**Scene comparison data:**
■ ■ ■

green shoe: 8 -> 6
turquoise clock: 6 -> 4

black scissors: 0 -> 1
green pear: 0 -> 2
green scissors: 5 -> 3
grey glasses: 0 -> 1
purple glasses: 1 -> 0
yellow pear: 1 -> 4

■ ■ ■

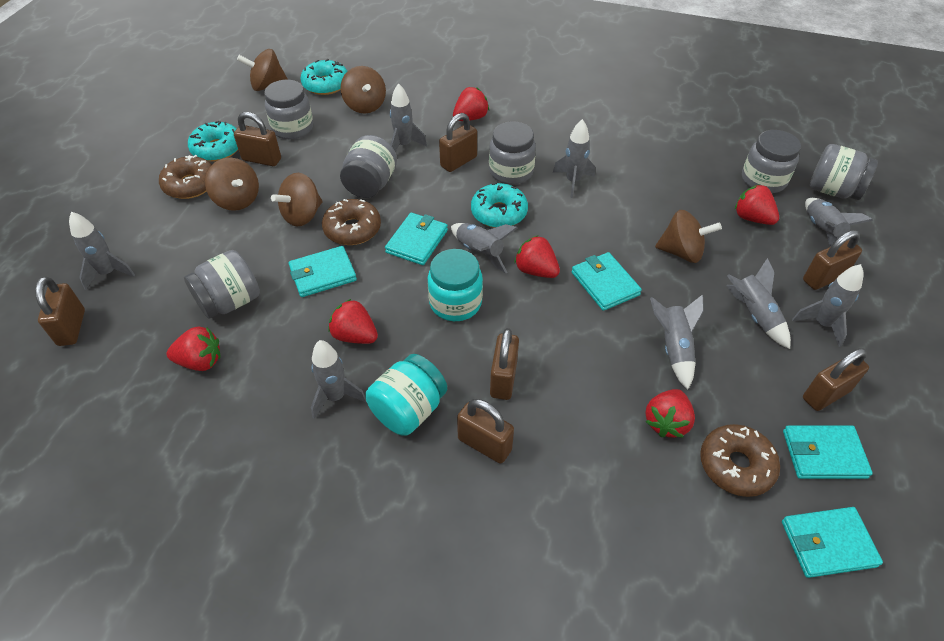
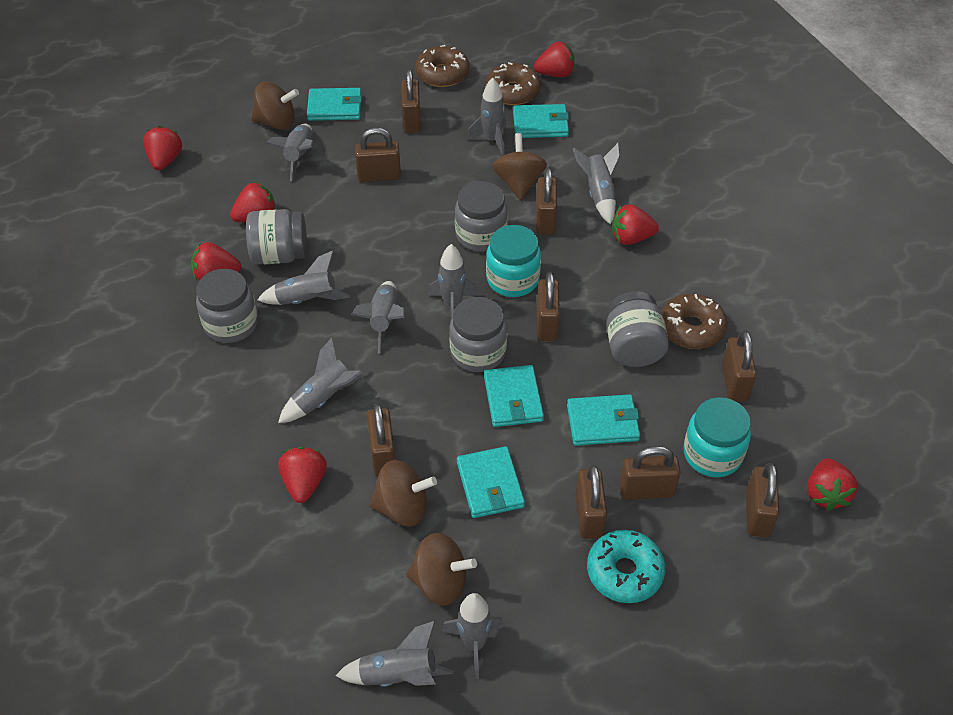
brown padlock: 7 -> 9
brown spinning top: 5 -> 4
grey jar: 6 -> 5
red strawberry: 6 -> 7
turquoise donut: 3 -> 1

■ ■ ■

**WHAT TO PRODUCE:** Return the count of lines in the entries above that include the word "turquoise", without any added text.

**RESPONSE TO THE TASK:** 2